* Activity *
Below are the records; copy exactly the stretch from the line containing "IC205: XOR 74LS86" through the line containing "R15: 10 (NET14, NET23) -> 10 (GND, NET23)", both ends included, and nothing else.

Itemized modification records
━━━━━━━━━━━━━━━━━━━━━━━━━━━━━━
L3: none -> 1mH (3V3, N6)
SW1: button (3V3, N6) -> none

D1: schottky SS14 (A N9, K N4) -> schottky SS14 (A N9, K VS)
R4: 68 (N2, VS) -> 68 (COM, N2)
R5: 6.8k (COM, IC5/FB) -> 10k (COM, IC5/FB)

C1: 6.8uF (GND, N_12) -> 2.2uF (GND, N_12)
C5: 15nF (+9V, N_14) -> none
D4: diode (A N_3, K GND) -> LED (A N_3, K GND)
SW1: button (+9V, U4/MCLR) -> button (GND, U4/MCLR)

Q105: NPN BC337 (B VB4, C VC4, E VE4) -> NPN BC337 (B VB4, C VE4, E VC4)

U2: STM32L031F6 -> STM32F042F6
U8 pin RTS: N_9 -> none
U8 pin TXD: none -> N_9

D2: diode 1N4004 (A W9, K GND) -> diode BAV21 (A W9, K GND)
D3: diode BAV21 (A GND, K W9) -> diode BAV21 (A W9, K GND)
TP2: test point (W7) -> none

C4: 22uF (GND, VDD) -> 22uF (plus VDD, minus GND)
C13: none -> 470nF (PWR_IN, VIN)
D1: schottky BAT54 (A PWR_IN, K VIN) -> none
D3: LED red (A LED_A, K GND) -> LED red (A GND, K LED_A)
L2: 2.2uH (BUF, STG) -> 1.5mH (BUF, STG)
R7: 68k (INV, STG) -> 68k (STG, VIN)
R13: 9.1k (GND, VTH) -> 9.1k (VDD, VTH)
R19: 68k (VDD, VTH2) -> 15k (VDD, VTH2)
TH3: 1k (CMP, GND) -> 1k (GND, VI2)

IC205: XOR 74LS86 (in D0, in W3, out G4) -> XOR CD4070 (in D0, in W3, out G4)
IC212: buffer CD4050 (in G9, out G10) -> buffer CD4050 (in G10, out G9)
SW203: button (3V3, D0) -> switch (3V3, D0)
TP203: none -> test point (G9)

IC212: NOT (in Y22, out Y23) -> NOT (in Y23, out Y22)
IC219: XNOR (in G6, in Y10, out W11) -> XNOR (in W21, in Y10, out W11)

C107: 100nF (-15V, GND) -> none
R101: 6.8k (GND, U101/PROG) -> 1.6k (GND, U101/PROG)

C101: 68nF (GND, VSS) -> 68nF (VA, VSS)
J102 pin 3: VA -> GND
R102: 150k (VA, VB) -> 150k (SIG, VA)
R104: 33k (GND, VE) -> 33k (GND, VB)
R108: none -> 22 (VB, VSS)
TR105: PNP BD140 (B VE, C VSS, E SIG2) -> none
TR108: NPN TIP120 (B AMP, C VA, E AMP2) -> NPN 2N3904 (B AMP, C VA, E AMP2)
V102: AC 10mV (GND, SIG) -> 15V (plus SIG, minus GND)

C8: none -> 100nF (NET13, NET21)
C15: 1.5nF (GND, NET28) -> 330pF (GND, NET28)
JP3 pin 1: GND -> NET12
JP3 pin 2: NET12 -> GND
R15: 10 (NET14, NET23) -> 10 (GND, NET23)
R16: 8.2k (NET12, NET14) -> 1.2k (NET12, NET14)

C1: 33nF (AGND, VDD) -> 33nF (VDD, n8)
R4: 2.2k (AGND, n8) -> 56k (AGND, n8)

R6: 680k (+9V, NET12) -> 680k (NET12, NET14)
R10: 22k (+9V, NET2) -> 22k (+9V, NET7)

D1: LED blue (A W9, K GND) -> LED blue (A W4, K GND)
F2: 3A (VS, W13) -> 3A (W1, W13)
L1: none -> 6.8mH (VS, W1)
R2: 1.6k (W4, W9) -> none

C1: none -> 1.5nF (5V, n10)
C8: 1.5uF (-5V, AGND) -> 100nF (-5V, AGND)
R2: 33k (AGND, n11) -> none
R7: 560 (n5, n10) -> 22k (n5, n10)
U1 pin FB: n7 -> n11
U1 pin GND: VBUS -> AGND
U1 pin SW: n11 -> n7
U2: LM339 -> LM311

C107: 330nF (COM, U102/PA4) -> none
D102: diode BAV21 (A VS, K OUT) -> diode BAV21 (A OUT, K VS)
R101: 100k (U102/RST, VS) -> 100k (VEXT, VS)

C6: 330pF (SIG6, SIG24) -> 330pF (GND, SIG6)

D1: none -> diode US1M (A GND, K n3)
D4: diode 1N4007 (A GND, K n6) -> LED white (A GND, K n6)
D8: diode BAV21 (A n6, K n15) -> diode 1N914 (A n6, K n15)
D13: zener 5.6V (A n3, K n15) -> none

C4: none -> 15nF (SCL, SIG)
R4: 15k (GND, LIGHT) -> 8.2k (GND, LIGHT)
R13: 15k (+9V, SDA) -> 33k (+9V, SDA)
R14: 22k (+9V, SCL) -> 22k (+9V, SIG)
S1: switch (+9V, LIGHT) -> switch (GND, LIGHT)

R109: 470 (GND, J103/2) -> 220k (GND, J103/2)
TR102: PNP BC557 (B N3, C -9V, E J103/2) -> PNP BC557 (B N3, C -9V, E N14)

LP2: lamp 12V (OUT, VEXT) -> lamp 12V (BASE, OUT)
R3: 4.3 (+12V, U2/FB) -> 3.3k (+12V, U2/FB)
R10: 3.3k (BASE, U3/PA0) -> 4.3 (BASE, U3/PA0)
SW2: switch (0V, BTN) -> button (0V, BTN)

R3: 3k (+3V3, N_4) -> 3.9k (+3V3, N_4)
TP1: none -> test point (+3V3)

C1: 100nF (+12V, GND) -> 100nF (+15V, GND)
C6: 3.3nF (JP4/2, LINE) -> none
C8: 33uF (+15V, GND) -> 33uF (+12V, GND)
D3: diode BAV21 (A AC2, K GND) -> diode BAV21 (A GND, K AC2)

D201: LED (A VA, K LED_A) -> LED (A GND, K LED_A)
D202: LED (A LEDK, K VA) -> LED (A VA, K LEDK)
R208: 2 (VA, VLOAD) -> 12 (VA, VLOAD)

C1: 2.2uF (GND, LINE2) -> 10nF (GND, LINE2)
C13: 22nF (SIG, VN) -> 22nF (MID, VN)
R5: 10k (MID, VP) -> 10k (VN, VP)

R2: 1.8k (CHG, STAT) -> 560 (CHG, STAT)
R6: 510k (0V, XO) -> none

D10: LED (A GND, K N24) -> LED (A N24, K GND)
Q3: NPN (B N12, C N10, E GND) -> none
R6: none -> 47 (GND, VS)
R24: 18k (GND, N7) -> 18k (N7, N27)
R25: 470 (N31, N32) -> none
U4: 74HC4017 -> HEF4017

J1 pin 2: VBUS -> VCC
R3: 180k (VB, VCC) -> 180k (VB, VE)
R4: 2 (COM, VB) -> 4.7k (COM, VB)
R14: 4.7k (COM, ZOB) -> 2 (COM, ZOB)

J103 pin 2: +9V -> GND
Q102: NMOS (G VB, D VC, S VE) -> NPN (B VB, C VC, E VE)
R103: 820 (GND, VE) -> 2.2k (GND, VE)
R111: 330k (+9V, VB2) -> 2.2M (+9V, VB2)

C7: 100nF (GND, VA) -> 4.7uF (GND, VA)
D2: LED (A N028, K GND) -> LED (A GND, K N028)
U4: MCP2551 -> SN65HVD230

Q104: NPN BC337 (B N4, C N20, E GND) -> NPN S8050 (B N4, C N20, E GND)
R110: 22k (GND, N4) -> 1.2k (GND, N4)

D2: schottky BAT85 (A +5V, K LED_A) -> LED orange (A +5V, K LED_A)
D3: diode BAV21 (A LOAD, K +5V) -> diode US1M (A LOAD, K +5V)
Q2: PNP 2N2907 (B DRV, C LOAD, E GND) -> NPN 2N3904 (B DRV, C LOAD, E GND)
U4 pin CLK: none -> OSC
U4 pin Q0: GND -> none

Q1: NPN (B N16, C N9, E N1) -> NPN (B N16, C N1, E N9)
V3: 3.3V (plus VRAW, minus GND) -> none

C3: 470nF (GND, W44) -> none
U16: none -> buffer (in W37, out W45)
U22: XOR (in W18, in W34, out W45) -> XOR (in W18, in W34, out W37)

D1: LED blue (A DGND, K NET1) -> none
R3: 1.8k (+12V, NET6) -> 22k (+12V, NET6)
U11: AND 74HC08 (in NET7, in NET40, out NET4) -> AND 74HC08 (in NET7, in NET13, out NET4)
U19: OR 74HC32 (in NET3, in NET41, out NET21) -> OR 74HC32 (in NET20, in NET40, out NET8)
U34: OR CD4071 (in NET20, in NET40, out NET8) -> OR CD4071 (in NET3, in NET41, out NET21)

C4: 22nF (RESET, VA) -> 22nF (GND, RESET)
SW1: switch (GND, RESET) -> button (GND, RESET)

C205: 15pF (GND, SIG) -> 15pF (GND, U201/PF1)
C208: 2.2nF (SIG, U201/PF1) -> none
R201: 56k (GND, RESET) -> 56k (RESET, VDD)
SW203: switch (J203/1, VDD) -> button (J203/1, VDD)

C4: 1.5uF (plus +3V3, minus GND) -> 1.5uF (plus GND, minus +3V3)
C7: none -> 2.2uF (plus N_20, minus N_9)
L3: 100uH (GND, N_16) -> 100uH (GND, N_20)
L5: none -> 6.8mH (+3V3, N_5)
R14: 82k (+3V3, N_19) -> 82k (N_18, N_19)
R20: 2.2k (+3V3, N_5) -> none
━━━━━━━━━━━━━━━━━━━━━━━━━━━━━━
* Result of the exercise *
IC205: XOR 74LS86 (in D0, in W3, out G4) -> XOR CD4070 (in D0, in W3, out G4)
IC212: buffer CD4050 (in G9, out G10) -> buffer CD4050 (in G10, out G9)
SW203: button (3V3, D0) -> switch (3V3, D0)
TP203: none -> test point (G9)

IC212: NOT (in Y22, out Y23) -> NOT (in Y23, out Y22)
IC219: XNOR (in G6, in Y10, out W11) -> XNOR (in W21, in Y10, out W11)

C107: 100nF (-15V, GND) -> none
R101: 6.8k (GND, U101/PROG) -> 1.6k (GND, U101/PROG)

C101: 68nF (GND, VSS) -> 68nF (VA, VSS)
J102 pin 3: VA -> GND
R102: 150k (VA, VB) -> 150k (SIG, VA)
R104: 33k (GND, VE) -> 33k (GND, VB)
R108: none -> 22 (VB, VSS)
TR105: PNP BD140 (B VE, C VSS, E SIG2) -> none
TR108: NPN TIP120 (B AMP, C VA, E AMP2) -> NPN 2N3904 (B AMP, C VA, E AMP2)
V102: AC 10mV (GND, SIG) -> 15V (plus SIG, minus GND)

C8: none -> 100nF (NET13, NET21)
C15: 1.5nF (GND, NET28) -> 330pF (GND, NET28)
JP3 pin 1: GND -> NET12
JP3 pin 2: NET12 -> GND
R15: 10 (NET14, NET23) -> 10 (GND, NET23)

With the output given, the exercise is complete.